WHAT IS NEEDED -> The goal is to restate all of the records below word for word.

[WORKING DATA Boundary: Start]

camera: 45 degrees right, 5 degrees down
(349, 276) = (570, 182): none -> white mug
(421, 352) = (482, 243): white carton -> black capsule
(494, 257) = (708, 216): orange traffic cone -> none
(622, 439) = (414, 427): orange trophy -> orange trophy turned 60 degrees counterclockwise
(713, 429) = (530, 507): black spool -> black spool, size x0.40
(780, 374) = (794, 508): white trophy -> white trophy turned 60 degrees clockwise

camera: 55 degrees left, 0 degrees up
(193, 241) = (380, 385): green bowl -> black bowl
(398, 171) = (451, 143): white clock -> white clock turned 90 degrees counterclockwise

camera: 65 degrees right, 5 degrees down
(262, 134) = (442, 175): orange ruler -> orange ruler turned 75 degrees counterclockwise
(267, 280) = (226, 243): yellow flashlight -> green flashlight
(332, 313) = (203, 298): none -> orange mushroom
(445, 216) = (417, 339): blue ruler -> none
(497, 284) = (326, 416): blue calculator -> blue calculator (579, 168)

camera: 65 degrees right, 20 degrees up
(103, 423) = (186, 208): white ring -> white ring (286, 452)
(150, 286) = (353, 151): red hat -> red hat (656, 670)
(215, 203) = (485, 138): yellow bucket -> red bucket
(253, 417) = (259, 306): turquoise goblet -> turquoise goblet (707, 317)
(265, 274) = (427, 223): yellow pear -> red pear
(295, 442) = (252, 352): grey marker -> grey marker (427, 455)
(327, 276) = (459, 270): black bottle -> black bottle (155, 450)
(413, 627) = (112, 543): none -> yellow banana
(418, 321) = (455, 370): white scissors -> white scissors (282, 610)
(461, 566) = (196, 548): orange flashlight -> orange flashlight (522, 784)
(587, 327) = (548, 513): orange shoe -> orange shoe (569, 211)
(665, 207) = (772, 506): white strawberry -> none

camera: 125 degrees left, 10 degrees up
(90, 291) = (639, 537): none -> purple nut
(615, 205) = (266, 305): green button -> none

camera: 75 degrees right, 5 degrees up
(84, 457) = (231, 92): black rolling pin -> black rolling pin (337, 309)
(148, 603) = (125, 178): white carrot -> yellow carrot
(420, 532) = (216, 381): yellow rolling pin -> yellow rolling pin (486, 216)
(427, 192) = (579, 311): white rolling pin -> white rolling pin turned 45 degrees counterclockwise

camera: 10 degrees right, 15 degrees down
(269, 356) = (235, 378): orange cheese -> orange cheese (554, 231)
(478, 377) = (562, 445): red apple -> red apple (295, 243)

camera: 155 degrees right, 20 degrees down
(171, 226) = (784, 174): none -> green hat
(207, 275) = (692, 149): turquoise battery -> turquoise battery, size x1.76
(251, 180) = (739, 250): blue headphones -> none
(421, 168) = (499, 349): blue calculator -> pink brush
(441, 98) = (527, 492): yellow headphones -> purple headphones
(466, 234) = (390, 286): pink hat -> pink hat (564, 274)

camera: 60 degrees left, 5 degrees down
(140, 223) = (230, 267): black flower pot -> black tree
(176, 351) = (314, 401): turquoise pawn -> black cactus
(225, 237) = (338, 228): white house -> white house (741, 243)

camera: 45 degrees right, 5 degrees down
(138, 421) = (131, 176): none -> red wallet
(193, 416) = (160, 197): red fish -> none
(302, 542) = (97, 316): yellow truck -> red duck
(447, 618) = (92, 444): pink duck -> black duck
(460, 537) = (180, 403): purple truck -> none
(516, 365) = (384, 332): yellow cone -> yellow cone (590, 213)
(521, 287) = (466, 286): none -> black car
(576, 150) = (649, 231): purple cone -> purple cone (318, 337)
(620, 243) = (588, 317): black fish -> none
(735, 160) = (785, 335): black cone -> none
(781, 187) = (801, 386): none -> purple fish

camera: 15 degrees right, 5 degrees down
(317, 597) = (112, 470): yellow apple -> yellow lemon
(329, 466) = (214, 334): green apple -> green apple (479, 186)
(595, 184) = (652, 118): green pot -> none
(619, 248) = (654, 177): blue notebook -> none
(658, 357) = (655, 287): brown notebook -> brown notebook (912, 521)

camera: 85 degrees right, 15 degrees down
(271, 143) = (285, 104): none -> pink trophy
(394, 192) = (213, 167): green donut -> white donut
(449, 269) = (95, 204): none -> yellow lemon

[WORKING DATA Boundary: End]

ANSWER BOX ->
camera: 45 degrees right, 5 degrees down
(349, 276) = (570, 182): none -> white mug
(421, 352) = (482, 243): white carton -> black capsule
(494, 257) = (708, 216): orange traffic cone -> none
(622, 439) = (414, 427): orange trophy -> orange trophy turned 60 degrees counterclockwise
(713, 429) = (530, 507): black spool -> black spool, size x0.40
(780, 374) = (794, 508): white trophy -> white trophy turned 60 degrees clockwise

camera: 55 degrees left, 0 degrees up
(193, 241) = (380, 385): green bowl -> black bowl
(398, 171) = (451, 143): white clock -> white clock turned 90 degrees counterclockwise

camera: 65 degrees right, 5 degrees down
(262, 134) = (442, 175): orange ruler -> orange ruler turned 75 degrees counterclockwise
(267, 280) = (226, 243): yellow flashlight -> green flashlight
(332, 313) = (203, 298): none -> orange mushroom
(445, 216) = (417, 339): blue ruler -> none
(497, 284) = (326, 416): blue calculator -> blue calculator (579, 168)

camera: 65 degrees right, 20 degrees up
(103, 423) = (186, 208): white ring -> white ring (286, 452)
(150, 286) = (353, 151): red hat -> red hat (656, 670)
(215, 203) = (485, 138): yellow bucket -> red bucket
(253, 417) = (259, 306): turquoise goblet -> turquoise goblet (707, 317)
(265, 274) = (427, 223): yellow pear -> red pear
(295, 442) = (252, 352): grey marker -> grey marker (427, 455)
(327, 276) = (459, 270): black bottle -> black bottle (155, 450)
(413, 627) = (112, 543): none -> yellow banana
(418, 321) = (455, 370): white scissors -> white scissors (282, 610)
(461, 566) = (196, 548): orange flashlight -> orange flashlight (522, 784)
(587, 327) = (548, 513): orange shoe -> orange shoe (569, 211)
(665, 207) = (772, 506): white strawberry -> none

camera: 125 degrees left, 10 degrees up
(90, 291) = (639, 537): none -> purple nut
(615, 205) = (266, 305): green button -> none

camera: 75 degrees right, 5 degrees up
(84, 457) = (231, 92): black rolling pin -> black rolling pin (337, 309)
(148, 603) = (125, 178): white carrot -> yellow carrot
(420, 532) = (216, 381): yellow rolling pin -> yellow rolling pin (486, 216)
(427, 192) = (579, 311): white rolling pin -> white rolling pin turned 45 degrees counterclockwise

camera: 10 degrees right, 15 degrees down
(269, 356) = (235, 378): orange cheese -> orange cheese (554, 231)
(478, 377) = (562, 445): red apple -> red apple (295, 243)

camera: 155 degrees right, 20 degrees down
(171, 226) = (784, 174): none -> green hat
(207, 275) = (692, 149): turquoise battery -> turquoise battery, size x1.76
(251, 180) = (739, 250): blue headphones -> none
(421, 168) = (499, 349): blue calculator -> pink brush
(441, 98) = (527, 492): yellow headphones -> purple headphones
(466, 234) = (390, 286): pink hat -> pink hat (564, 274)

camera: 60 degrees left, 5 degrees down
(140, 223) = (230, 267): black flower pot -> black tree
(176, 351) = (314, 401): turquoise pawn -> black cactus
(225, 237) = (338, 228): white house -> white house (741, 243)

camera: 45 degrees right, 5 degrees down
(138, 421) = (131, 176): none -> red wallet
(193, 416) = (160, 197): red fish -> none
(302, 542) = (97, 316): yellow truck -> red duck
(447, 618) = (92, 444): pink duck -> black duck
(460, 537) = (180, 403): purple truck -> none
(516, 365) = (384, 332): yellow cone -> yellow cone (590, 213)
(521, 287) = (466, 286): none -> black car
(576, 150) = (649, 231): purple cone -> purple cone (318, 337)
(620, 243) = (588, 317): black fish -> none
(735, 160) = (785, 335): black cone -> none
(781, 187) = (801, 386): none -> purple fish

camera: 15 degrees right, 5 degrees down
(317, 597) = (112, 470): yellow apple -> yellow lemon
(329, 466) = (214, 334): green apple -> green apple (479, 186)
(595, 184) = (652, 118): green pot -> none
(619, 248) = (654, 177): blue notebook -> none
(658, 357) = (655, 287): brown notebook -> brown notebook (912, 521)

camera: 85 degrees right, 15 degrees down
(271, 143) = (285, 104): none -> pink trophy
(394, 192) = (213, 167): green donut -> white donut
(449, 269) = (95, 204): none -> yellow lemon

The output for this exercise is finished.